**Task item**
Reproduce all of the records word for word, omitting the pictures.

#####

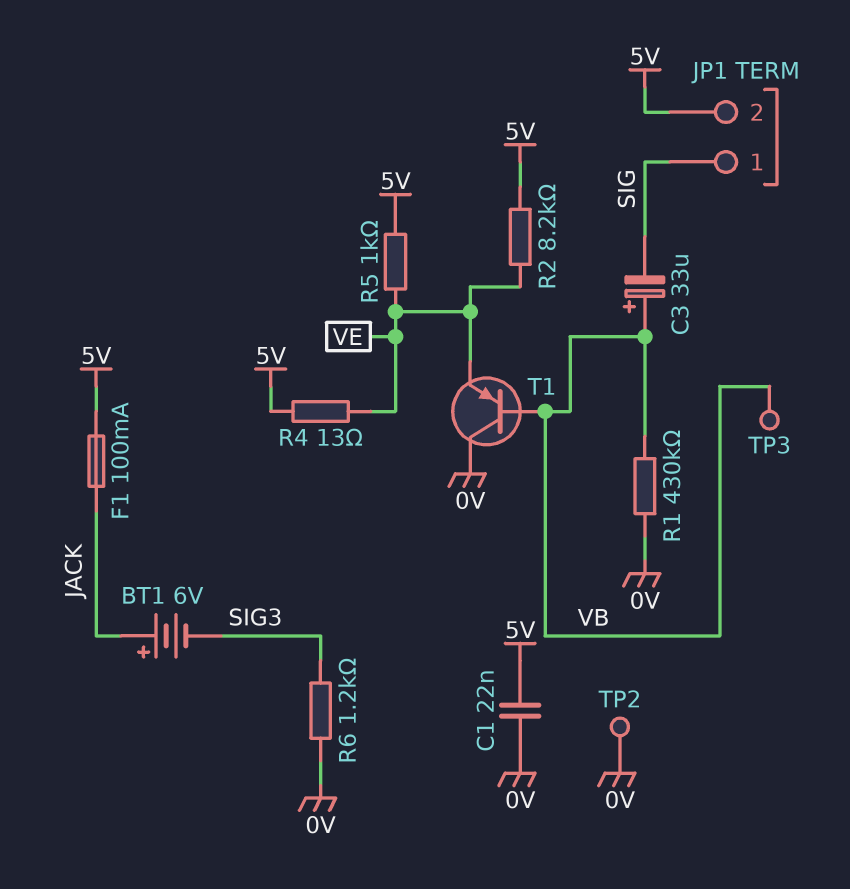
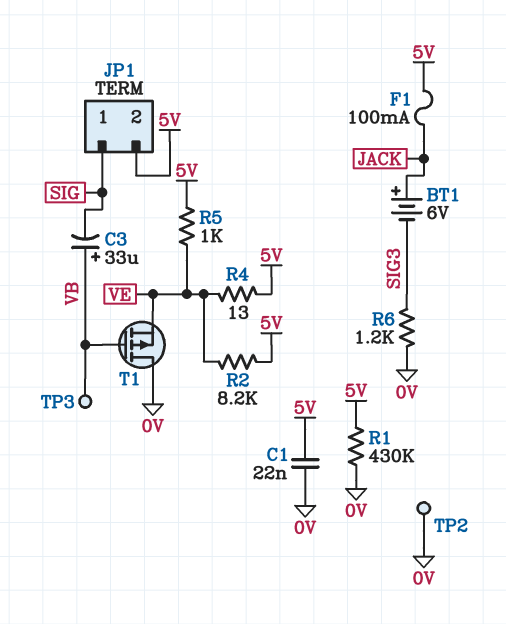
R1: 430k (0V, VB) -> 430k (0V, 5V)
T1: PNP (B VB, C 0V, E VE) -> PMOS (G VB, D 0V, S VE)

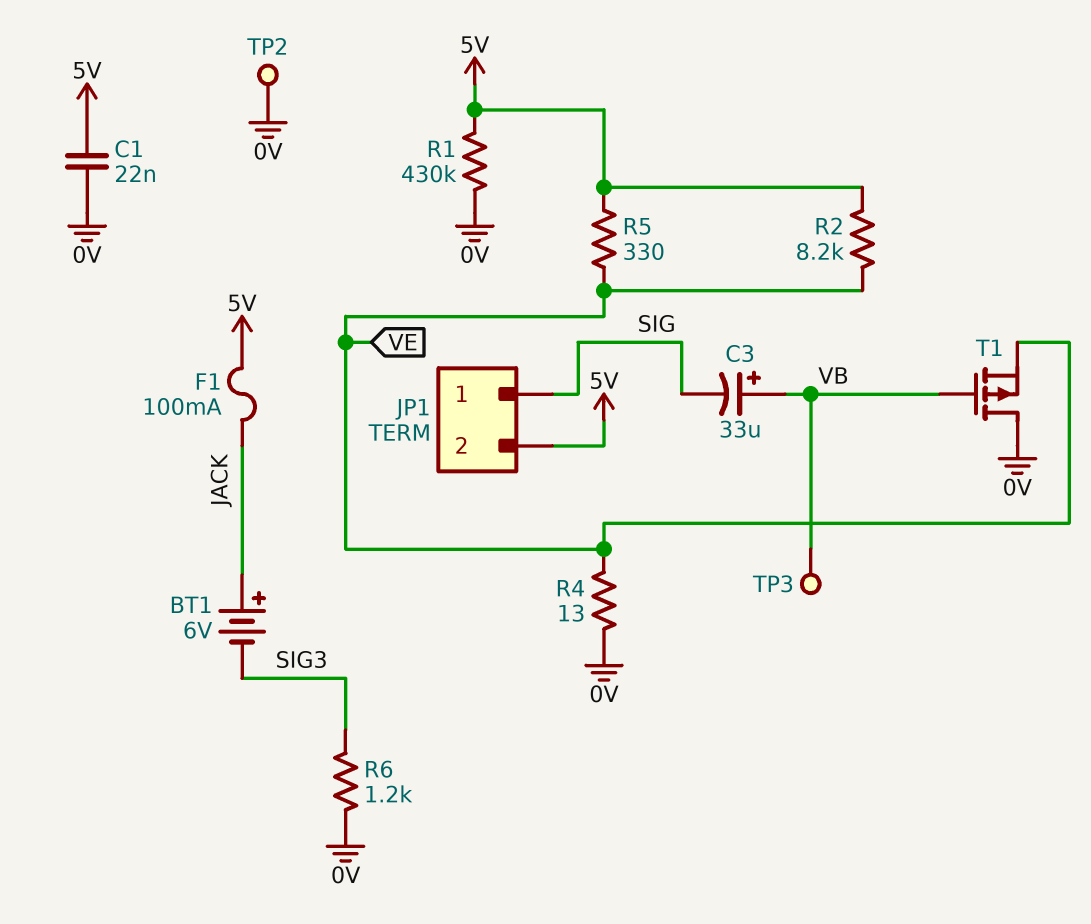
R4: 13 (5V, VE) -> 13 (0V, VE)
R5: 1k (5V, VE) -> 330 (5V, VE)

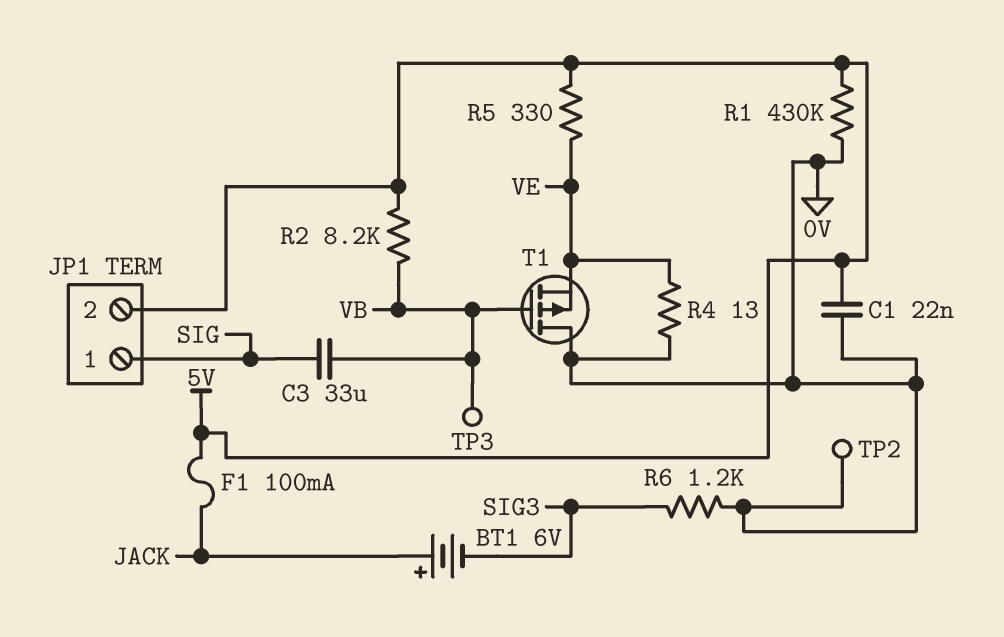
C3: 33uF (plus VB, minus SIG) -> 33uF (SIG, VB)
R2: 8.2k (5V, VE) -> 8.2k (5V, VB)

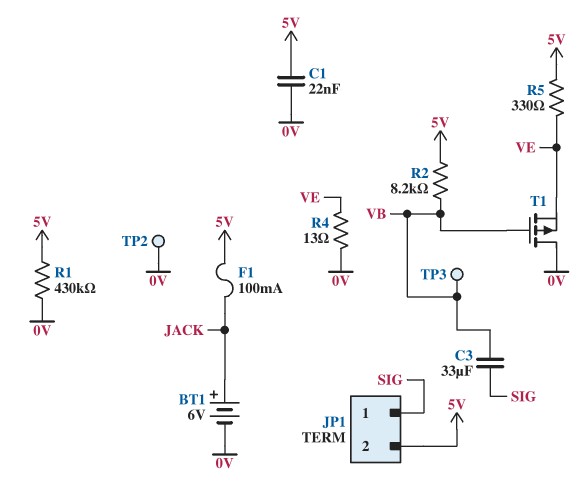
BT1: 6V (plus JACK, minus SIG3) -> 6V (plus JACK, minus 0V)
R6: 1.2k (0V, SIG3) -> none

#####

**Your solution**
R1: 430k (0V, VB) -> 430k (0V, 5V)
T1: PNP (B VB, C 0V, E VE) -> PMOS (G VB, D 0V, S VE)

R4: 13 (5V, VE) -> 13 (0V, VE)
R5: 1k (5V, VE) -> 330 (5V, VE)

C3: 33uF (plus VB, minus SIG) -> 33uF (SIG, VB)
R2: 8.2k (5V, VE) -> 8.2k (5V, VB)

BT1: 6V (plus JACK, minus SIG3) -> 6V (plus JACK, minus 0V)
R6: 1.2k (0V, SIG3) -> none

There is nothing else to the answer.